Colored object listings:
********

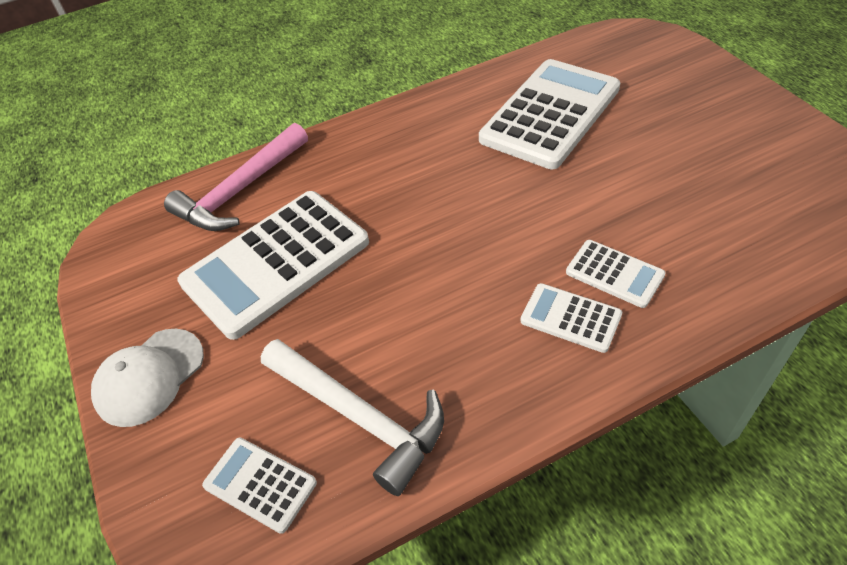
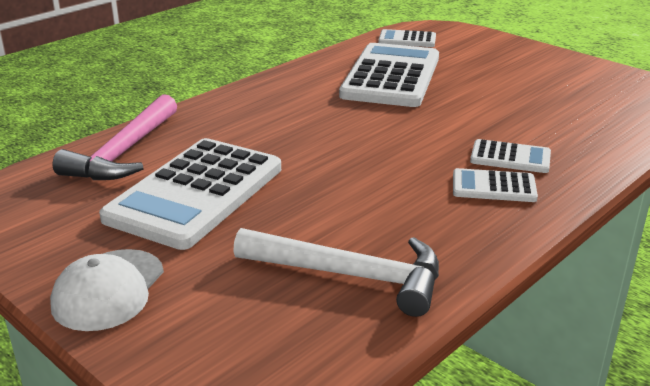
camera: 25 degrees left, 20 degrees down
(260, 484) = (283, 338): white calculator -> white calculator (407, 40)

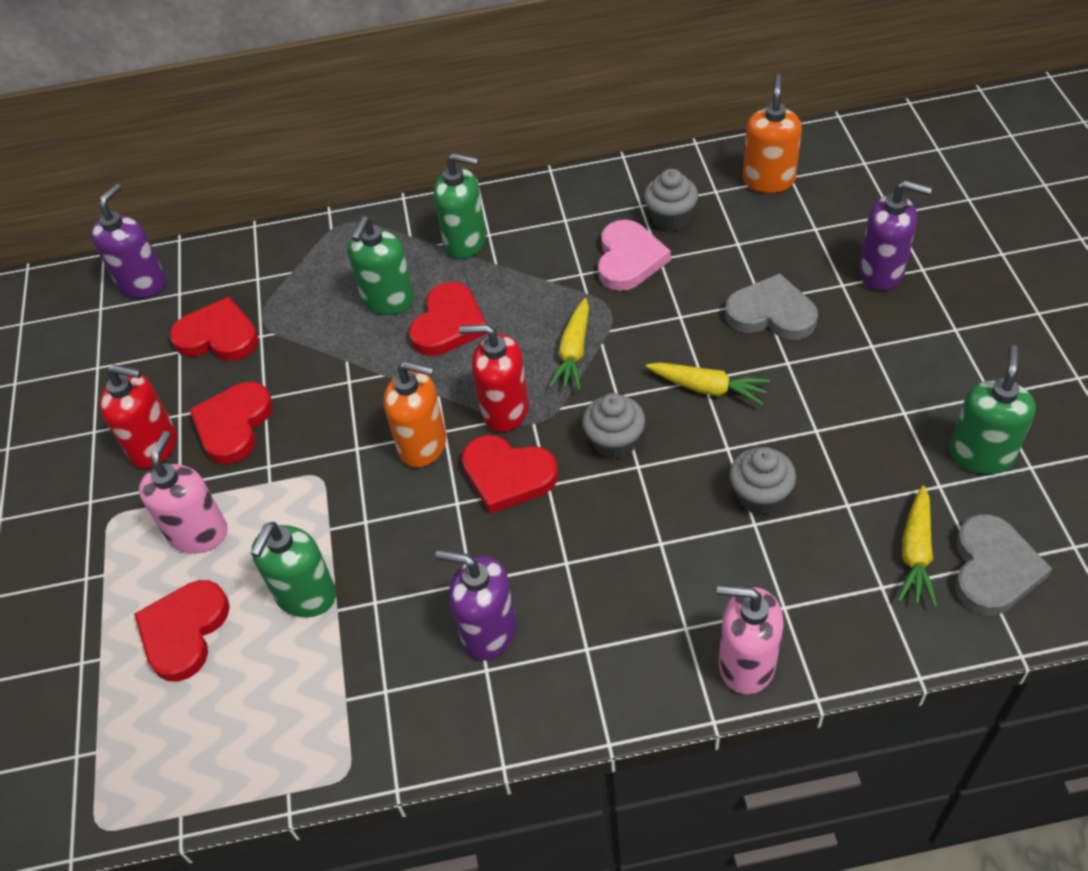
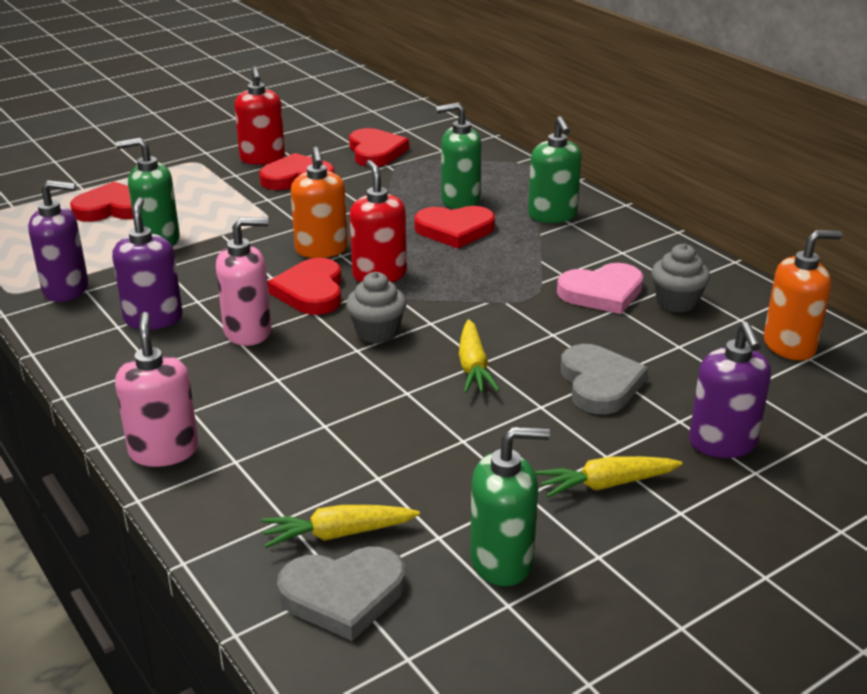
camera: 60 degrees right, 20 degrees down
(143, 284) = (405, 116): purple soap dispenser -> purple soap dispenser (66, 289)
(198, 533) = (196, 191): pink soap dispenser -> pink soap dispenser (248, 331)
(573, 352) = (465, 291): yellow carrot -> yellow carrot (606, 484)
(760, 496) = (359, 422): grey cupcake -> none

********

[Brief]:
Reproduce the line containing "(143, 284) = (405, 116): purple" and every line after it. Stop at the last line of the records, and add nothing.

[Written reply]:
(143, 284) = (405, 116): purple soap dispenser -> purple soap dispenser (66, 289)
(198, 533) = (196, 191): pink soap dispenser -> pink soap dispenser (248, 331)
(573, 352) = (465, 291): yellow carrot -> yellow carrot (606, 484)
(760, 496) = (359, 422): grey cupcake -> none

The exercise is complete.